(Beginning of Listed entries)

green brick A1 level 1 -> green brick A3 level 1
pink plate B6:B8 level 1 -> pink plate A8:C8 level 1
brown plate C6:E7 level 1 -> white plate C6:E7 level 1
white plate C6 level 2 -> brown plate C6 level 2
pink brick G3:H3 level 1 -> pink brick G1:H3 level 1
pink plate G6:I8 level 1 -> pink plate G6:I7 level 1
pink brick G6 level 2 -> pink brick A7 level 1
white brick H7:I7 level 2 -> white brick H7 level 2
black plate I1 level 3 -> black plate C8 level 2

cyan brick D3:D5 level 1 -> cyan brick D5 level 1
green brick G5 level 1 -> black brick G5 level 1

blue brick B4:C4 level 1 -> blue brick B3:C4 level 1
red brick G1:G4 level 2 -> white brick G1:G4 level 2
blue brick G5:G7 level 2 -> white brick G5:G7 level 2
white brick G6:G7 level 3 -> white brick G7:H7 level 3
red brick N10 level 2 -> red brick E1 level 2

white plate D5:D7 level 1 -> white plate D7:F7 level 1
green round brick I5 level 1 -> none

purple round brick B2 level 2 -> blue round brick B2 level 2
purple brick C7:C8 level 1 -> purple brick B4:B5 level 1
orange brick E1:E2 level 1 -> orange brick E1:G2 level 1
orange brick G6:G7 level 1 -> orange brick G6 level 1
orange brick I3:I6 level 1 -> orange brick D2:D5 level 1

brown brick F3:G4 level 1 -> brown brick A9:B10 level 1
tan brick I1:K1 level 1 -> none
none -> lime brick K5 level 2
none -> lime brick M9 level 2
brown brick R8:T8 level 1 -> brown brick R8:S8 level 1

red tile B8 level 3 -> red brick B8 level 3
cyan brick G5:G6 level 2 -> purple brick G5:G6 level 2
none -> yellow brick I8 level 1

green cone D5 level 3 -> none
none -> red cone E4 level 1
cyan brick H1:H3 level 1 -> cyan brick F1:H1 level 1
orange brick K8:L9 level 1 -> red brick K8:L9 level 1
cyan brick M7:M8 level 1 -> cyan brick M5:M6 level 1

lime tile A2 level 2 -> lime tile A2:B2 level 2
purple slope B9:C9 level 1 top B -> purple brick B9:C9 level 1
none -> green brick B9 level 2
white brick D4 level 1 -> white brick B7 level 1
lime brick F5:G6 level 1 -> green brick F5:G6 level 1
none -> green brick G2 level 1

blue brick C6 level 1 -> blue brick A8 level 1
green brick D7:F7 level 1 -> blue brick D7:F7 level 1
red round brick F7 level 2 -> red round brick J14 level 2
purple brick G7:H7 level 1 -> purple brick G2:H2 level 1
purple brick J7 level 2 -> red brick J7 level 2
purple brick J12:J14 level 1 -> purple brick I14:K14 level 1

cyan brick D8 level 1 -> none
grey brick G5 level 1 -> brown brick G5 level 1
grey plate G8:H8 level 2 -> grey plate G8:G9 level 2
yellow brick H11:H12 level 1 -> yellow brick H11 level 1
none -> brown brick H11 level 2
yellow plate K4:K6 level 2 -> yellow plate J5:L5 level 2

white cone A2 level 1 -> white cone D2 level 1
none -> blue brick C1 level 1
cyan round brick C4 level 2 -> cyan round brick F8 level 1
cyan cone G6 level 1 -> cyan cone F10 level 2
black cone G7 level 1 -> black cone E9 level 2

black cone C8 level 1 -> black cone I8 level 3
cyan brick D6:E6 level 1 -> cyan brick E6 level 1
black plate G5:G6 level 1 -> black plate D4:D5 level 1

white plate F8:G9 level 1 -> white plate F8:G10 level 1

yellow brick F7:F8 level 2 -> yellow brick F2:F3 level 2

(End of Listed entries)

What is expected:
Please output the records shown above, with every character intact.

Answer box:
green brick A1 level 1 -> green brick A3 level 1
pink plate B6:B8 level 1 -> pink plate A8:C8 level 1
brown plate C6:E7 level 1 -> white plate C6:E7 level 1
white plate C6 level 2 -> brown plate C6 level 2
pink brick G3:H3 level 1 -> pink brick G1:H3 level 1
pink plate G6:I8 level 1 -> pink plate G6:I7 level 1
pink brick G6 level 2 -> pink brick A7 level 1
white brick H7:I7 level 2 -> white brick H7 level 2
black plate I1 level 3 -> black plate C8 level 2

cyan brick D3:D5 level 1 -> cyan brick D5 level 1
green brick G5 level 1 -> black brick G5 level 1

blue brick B4:C4 level 1 -> blue brick B3:C4 level 1
red brick G1:G4 level 2 -> white brick G1:G4 level 2
blue brick G5:G7 level 2 -> white brick G5:G7 level 2
white brick G6:G7 level 3 -> white brick G7:H7 level 3
red brick N10 level 2 -> red brick E1 level 2

white plate D5:D7 level 1 -> white plate D7:F7 level 1
green round brick I5 level 1 -> none

purple round brick B2 level 2 -> blue round brick B2 level 2
purple brick C7:C8 level 1 -> purple brick B4:B5 level 1
orange brick E1:E2 level 1 -> orange brick E1:G2 level 1
orange brick G6:G7 level 1 -> orange brick G6 level 1
orange brick I3:I6 level 1 -> orange brick D2:D5 level 1

brown brick F3:G4 level 1 -> brown brick A9:B10 level 1
tan brick I1:K1 level 1 -> none
none -> lime brick K5 level 2
none -> lime brick M9 level 2
brown brick R8:T8 level 1 -> brown brick R8:S8 level 1

red tile B8 level 3 -> red brick B8 level 3
cyan brick G5:G6 level 2 -> purple brick G5:G6 level 2
none -> yellow brick I8 level 1

green cone D5 level 3 -> none
none -> red cone E4 level 1
cyan brick H1:H3 level 1 -> cyan brick F1:H1 level 1
orange brick K8:L9 level 1 -> red brick K8:L9 level 1
cyan brick M7:M8 level 1 -> cyan brick M5:M6 level 1

lime tile A2 level 2 -> lime tile A2:B2 level 2
purple slope B9:C9 level 1 top B -> purple brick B9:C9 level 1
none -> green brick B9 level 2
white brick D4 level 1 -> white brick B7 level 1
lime brick F5:G6 level 1 -> green brick F5:G6 level 1
none -> green brick G2 level 1

blue brick C6 level 1 -> blue brick A8 level 1
green brick D7:F7 level 1 -> blue brick D7:F7 level 1
red round brick F7 level 2 -> red round brick J14 level 2
purple brick G7:H7 level 1 -> purple brick G2:H2 level 1
purple brick J7 level 2 -> red brick J7 level 2
purple brick J12:J14 level 1 -> purple brick I14:K14 level 1

cyan brick D8 level 1 -> none
grey brick G5 level 1 -> brown brick G5 level 1
grey plate G8:H8 level 2 -> grey plate G8:G9 level 2
yellow brick H11:H12 level 1 -> yellow brick H11 level 1
none -> brown brick H11 level 2
yellow plate K4:K6 level 2 -> yellow plate J5:L5 level 2

white cone A2 level 1 -> white cone D2 level 1
none -> blue brick C1 level 1
cyan round brick C4 level 2 -> cyan round brick F8 level 1
cyan cone G6 level 1 -> cyan cone F10 level 2
black cone G7 level 1 -> black cone E9 level 2

black cone C8 level 1 -> black cone I8 level 3
cyan brick D6:E6 level 1 -> cyan brick E6 level 1
black plate G5:G6 level 1 -> black plate D4:D5 level 1

white plate F8:G9 level 1 -> white plate F8:G10 level 1

yellow brick F7:F8 level 2 -> yellow brick F2:F3 level 2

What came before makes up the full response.